(ASSIGNMENT)
The data below is to be written out exactly, with no pictures.

(PROVIDED ENTRIES)
****

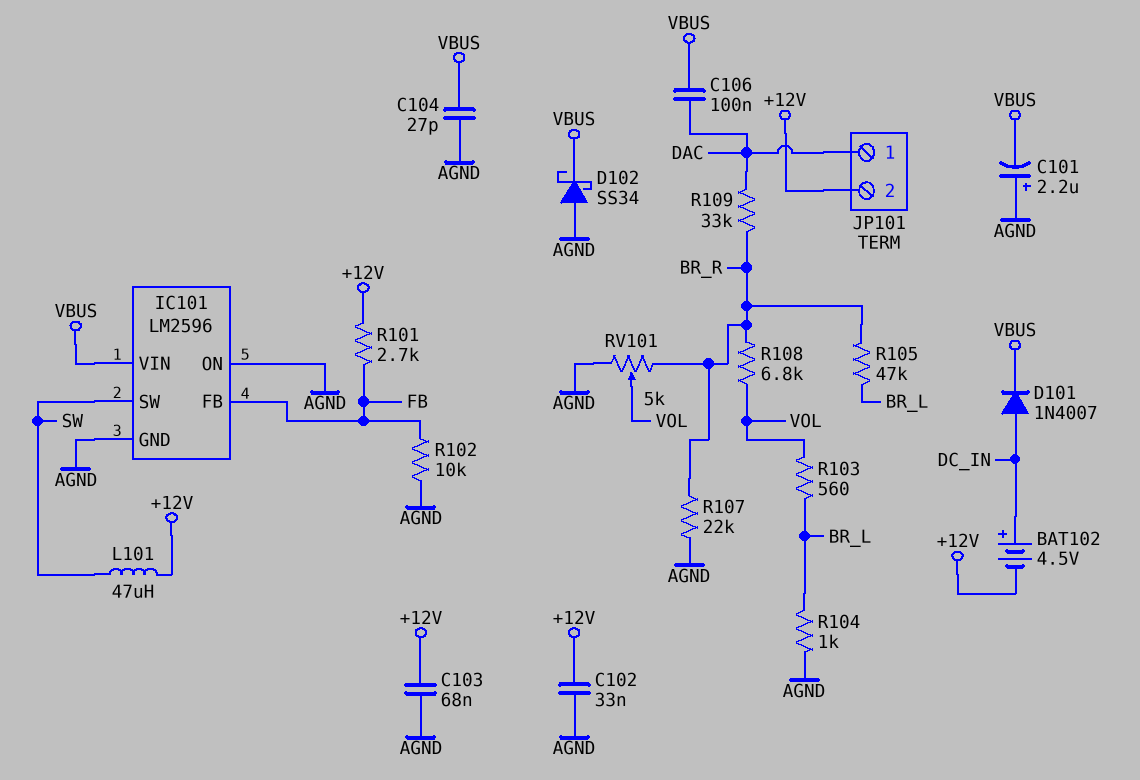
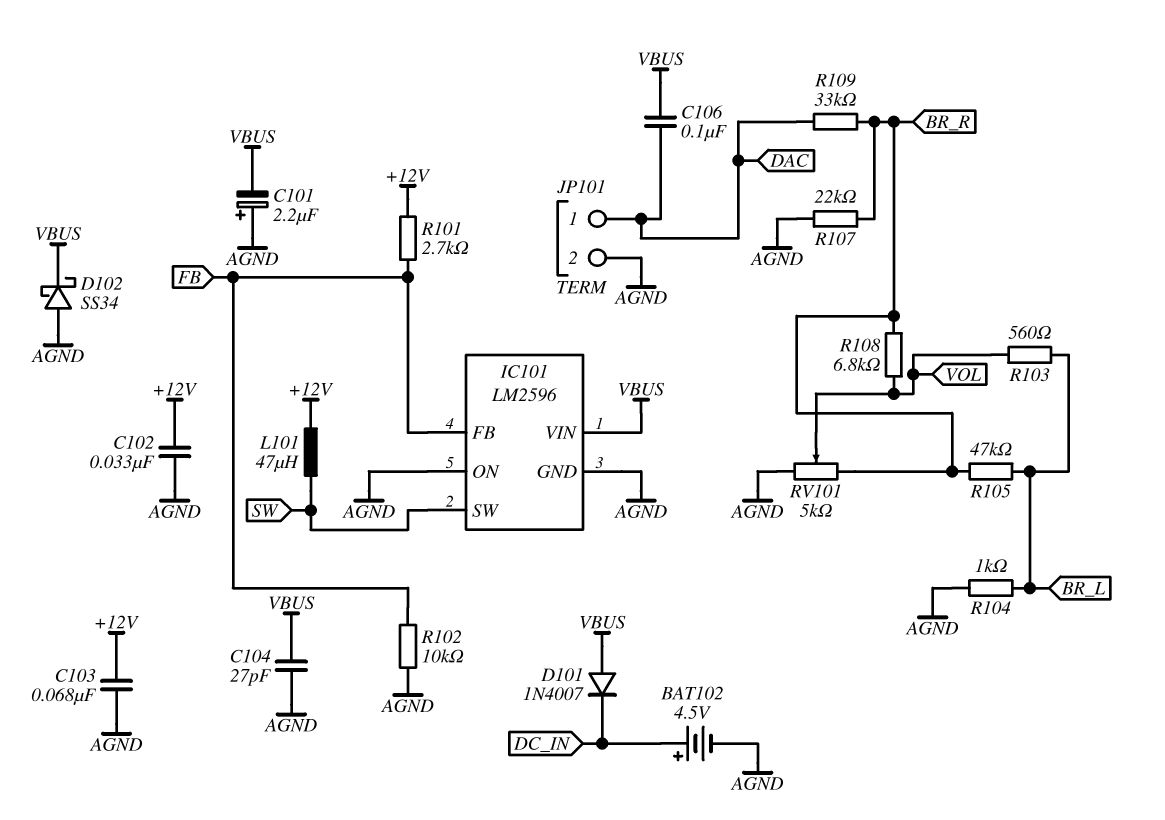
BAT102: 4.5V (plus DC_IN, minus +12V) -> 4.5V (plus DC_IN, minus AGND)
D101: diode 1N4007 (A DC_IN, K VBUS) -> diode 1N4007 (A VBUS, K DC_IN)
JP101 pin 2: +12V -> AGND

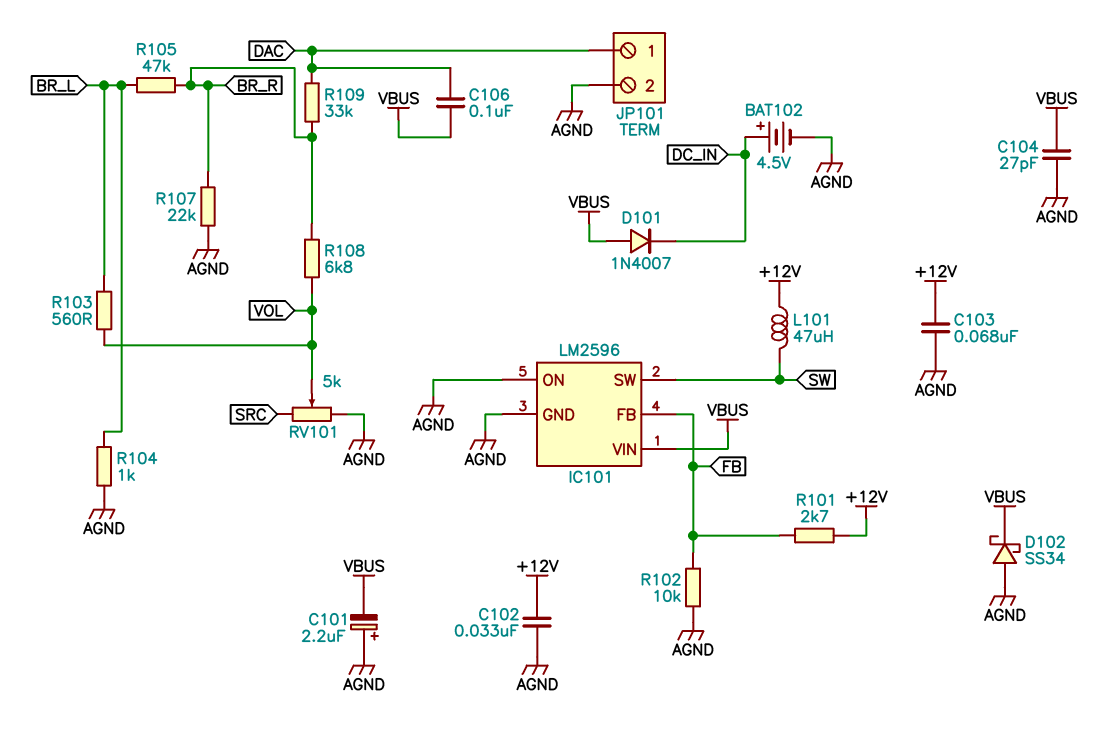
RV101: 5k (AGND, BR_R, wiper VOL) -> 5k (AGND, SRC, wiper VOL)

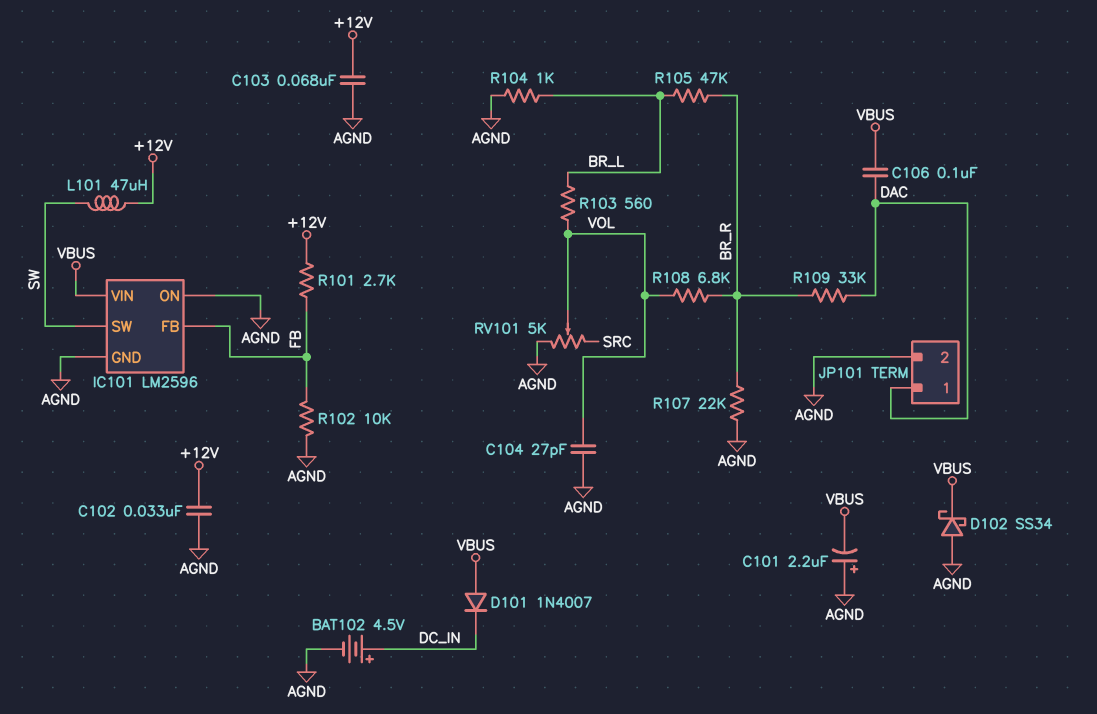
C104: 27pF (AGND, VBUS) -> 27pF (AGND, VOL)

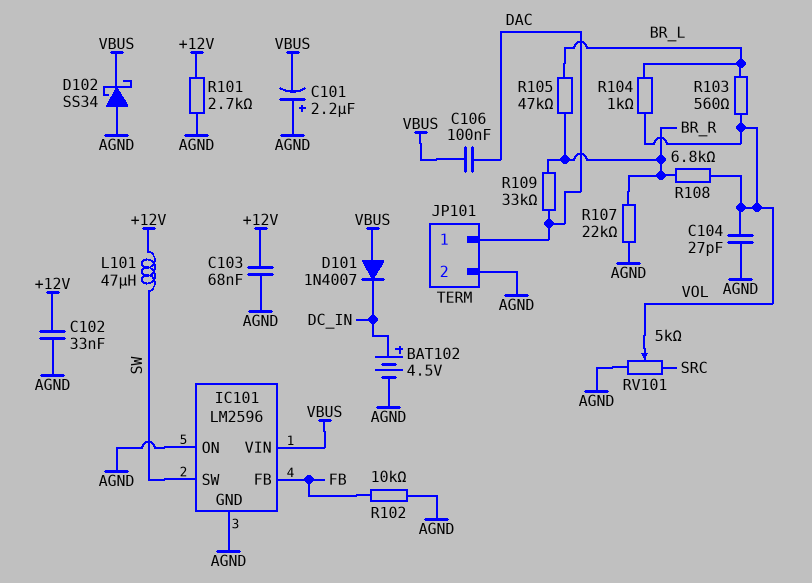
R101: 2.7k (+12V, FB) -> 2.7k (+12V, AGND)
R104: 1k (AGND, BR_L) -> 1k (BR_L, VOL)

****

(RESULT OF THIS TASK)
BAT102: 4.5V (plus DC_IN, minus +12V) -> 4.5V (plus DC_IN, minus AGND)
D101: diode 1N4007 (A DC_IN, K VBUS) -> diode 1N4007 (A VBUS, K DC_IN)
JP101 pin 2: +12V -> AGND

RV101: 5k (AGND, BR_R, wiper VOL) -> 5k (AGND, SRC, wiper VOL)

C104: 27pF (AGND, VBUS) -> 27pF (AGND, VOL)

R101: 2.7k (+12V, FB) -> 2.7k (+12V, AGND)
R104: 1k (AGND, BR_L) -> 1k (BR_L, VOL)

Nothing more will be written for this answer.